[Stored data]
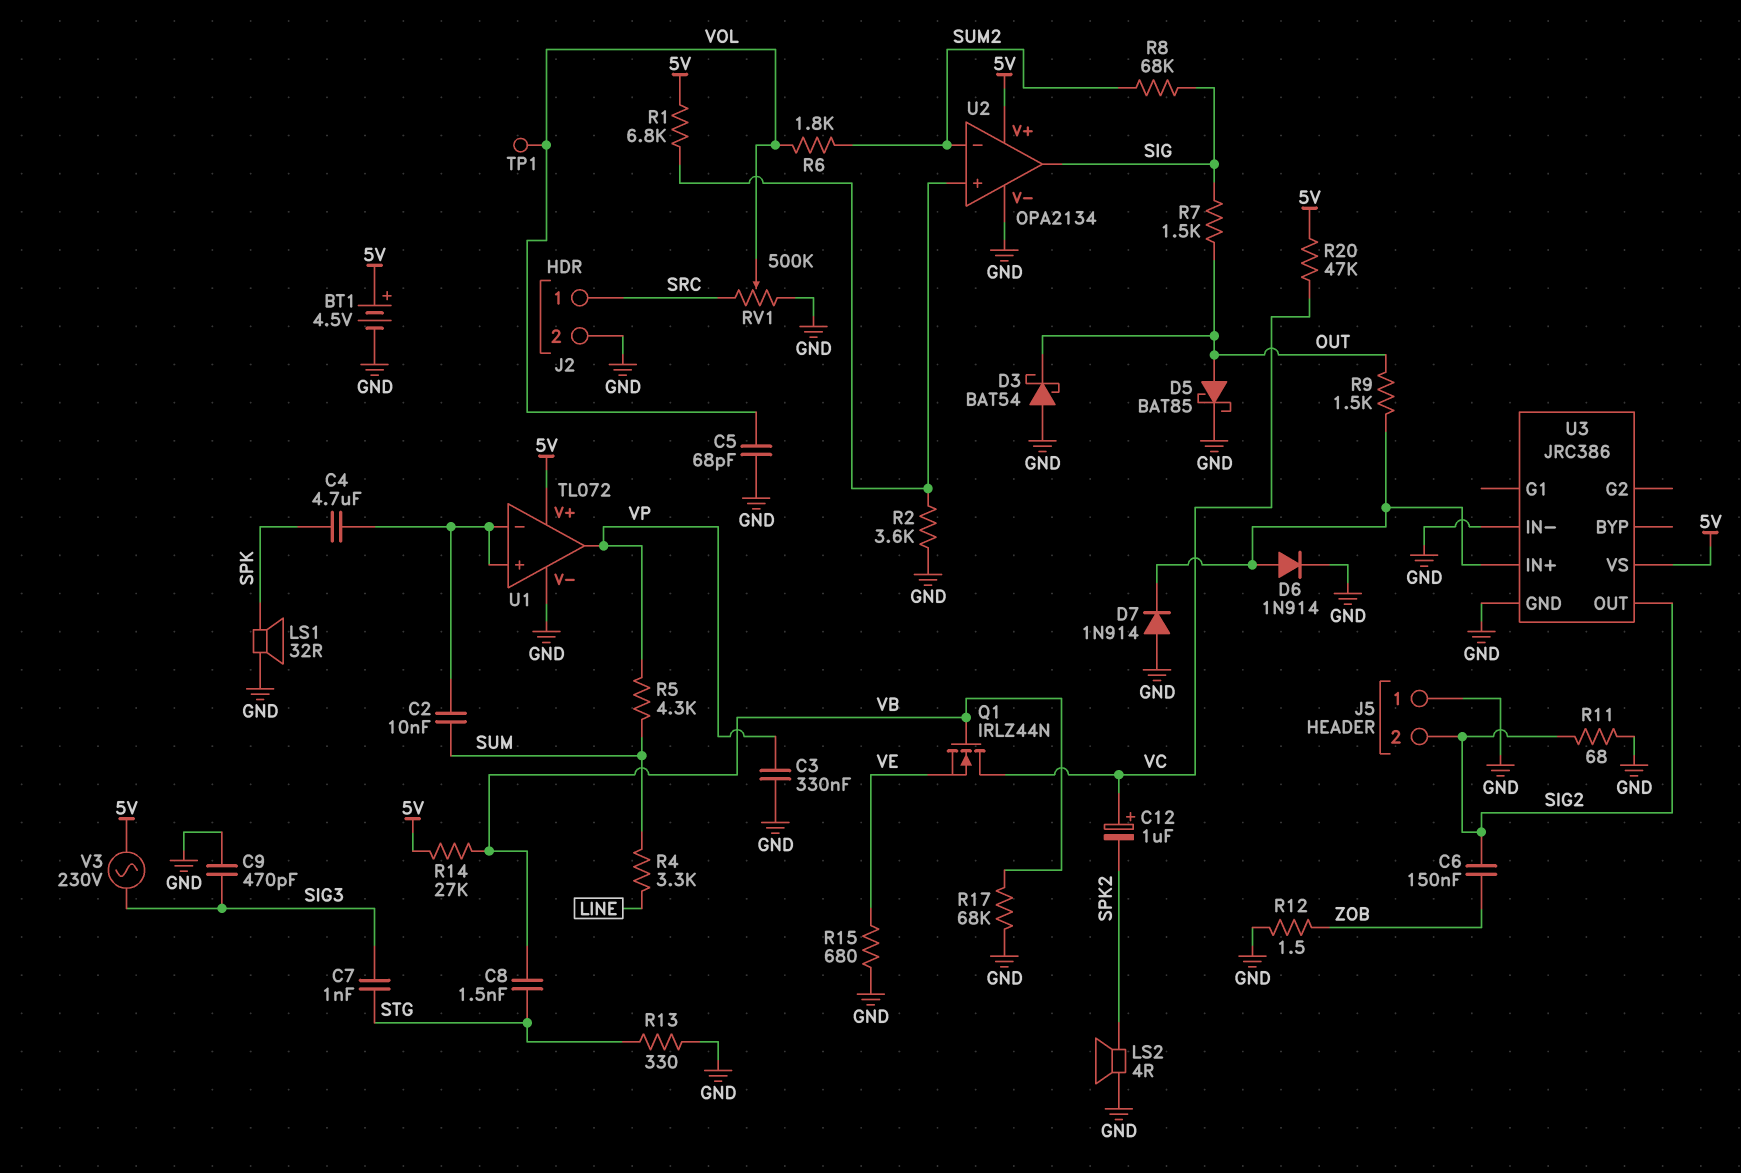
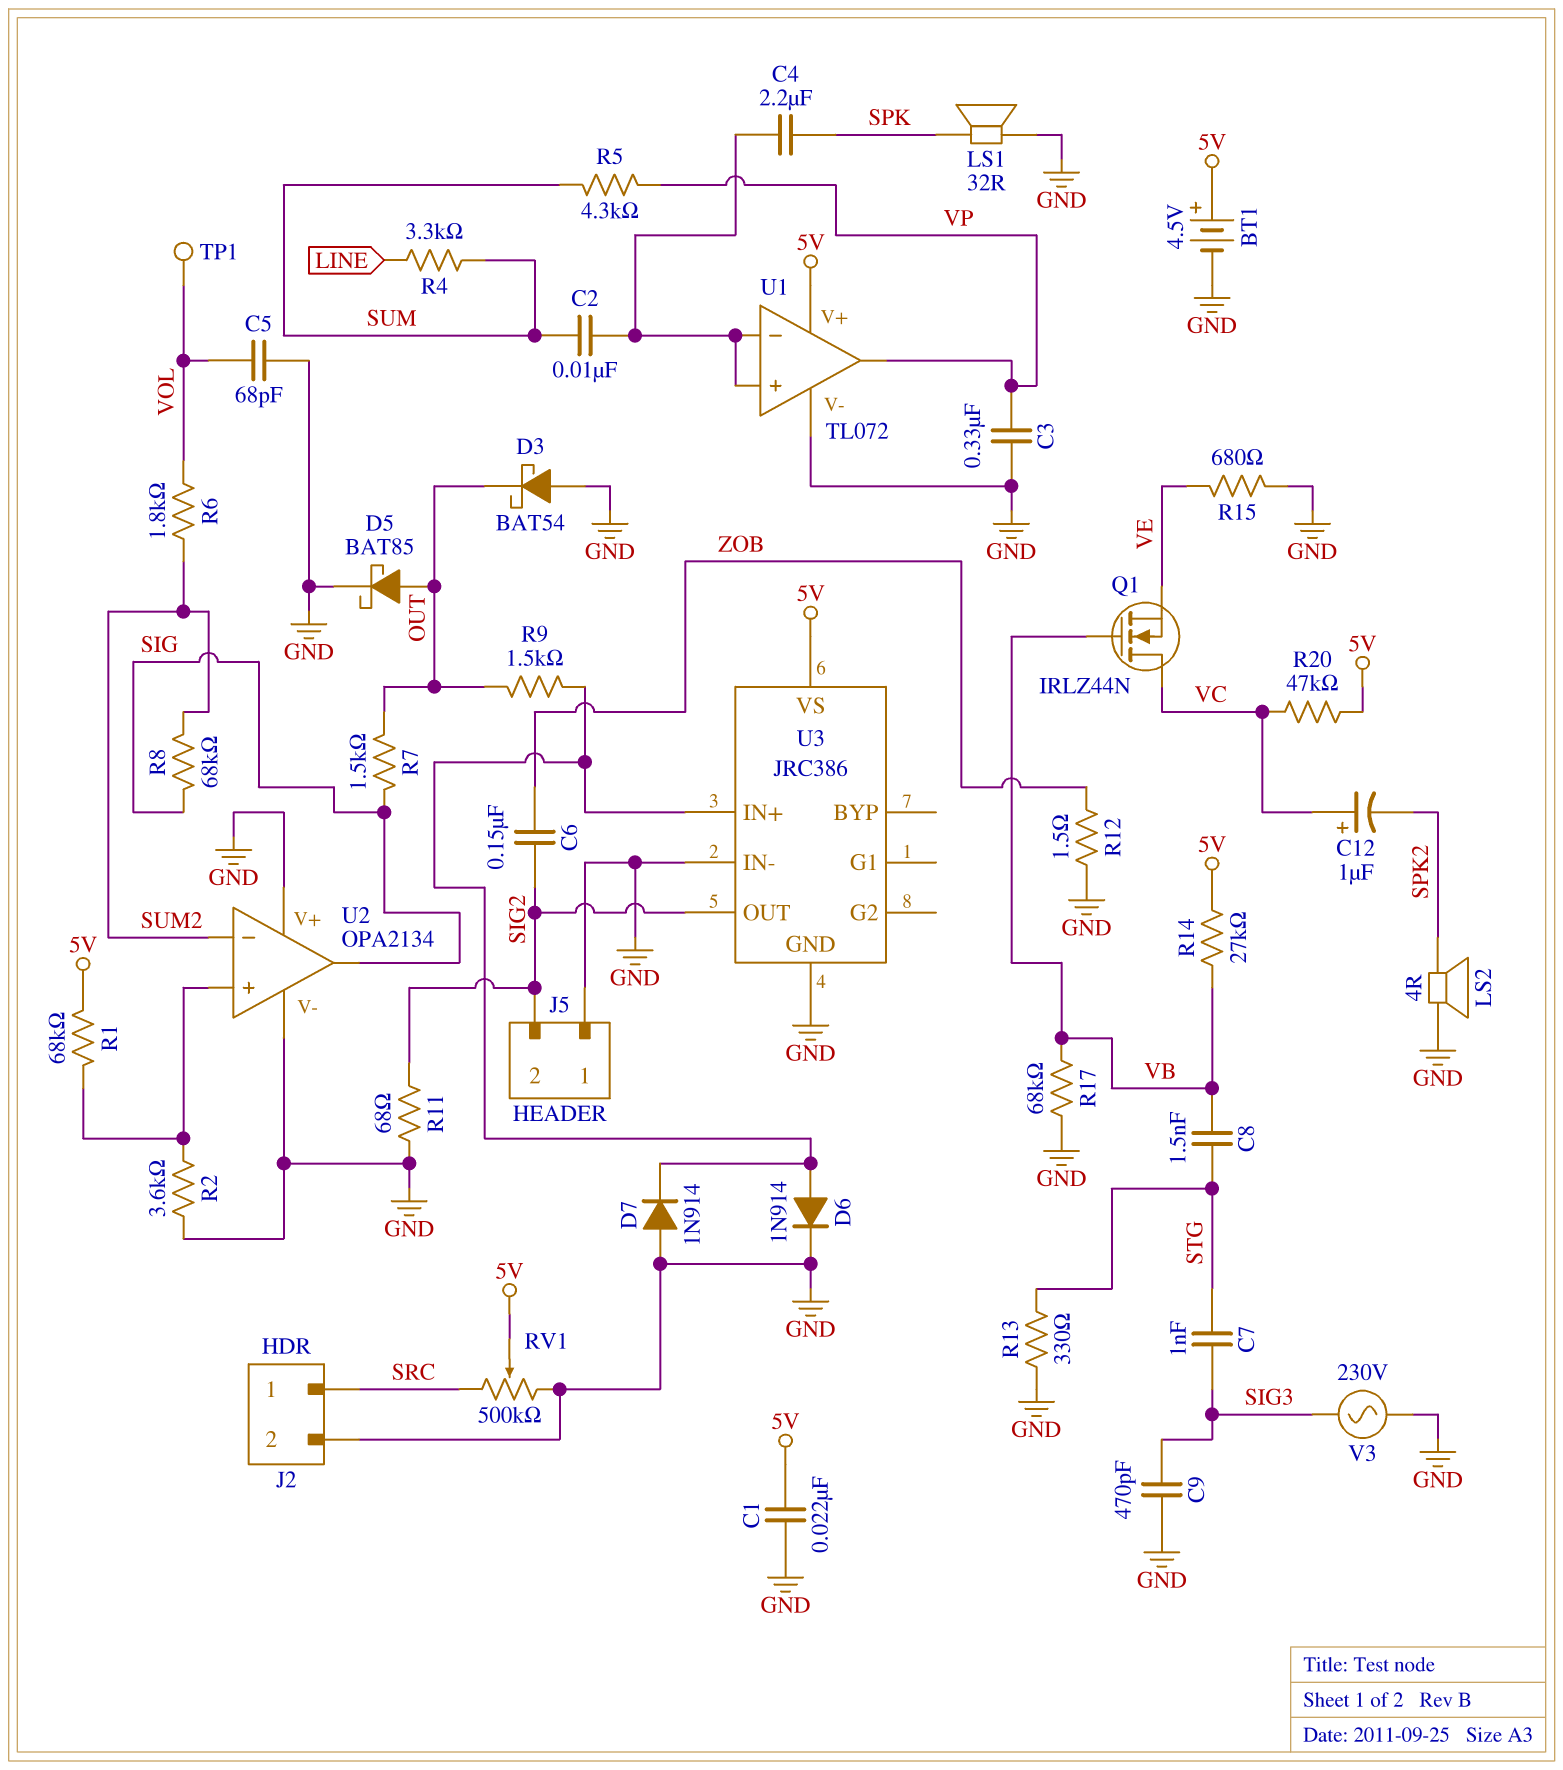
C1: none -> 22nF (5V, GND)
C4: 4.7uF (SPK, U1/in+) -> 2.2uF (SPK, U1/in+)
R1: 6.8k (5V, U2/in+) -> 68k (5V, U2/in+)
RV1: 500k (GND, SRC, wiper VOL) -> 500k (GND, SRC, wiper 5V)
U2 pin V+: 5V -> GND
V3: AC 230V (5V, SIG3) -> AC 230V (GND, SIG3)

§ **Work required**
Above are records to transcribe exactly; leave their pictures out.

§ **Answer space**
C1: none -> 22nF (5V, GND)
C4: 4.7uF (SPK, U1/in+) -> 2.2uF (SPK, U1/in+)
R1: 6.8k (5V, U2/in+) -> 68k (5V, U2/in+)
RV1: 500k (GND, SRC, wiper VOL) -> 500k (GND, SRC, wiper 5V)
U2 pin V+: 5V -> GND
V3: AC 230V (5V, SIG3) -> AC 230V (GND, SIG3)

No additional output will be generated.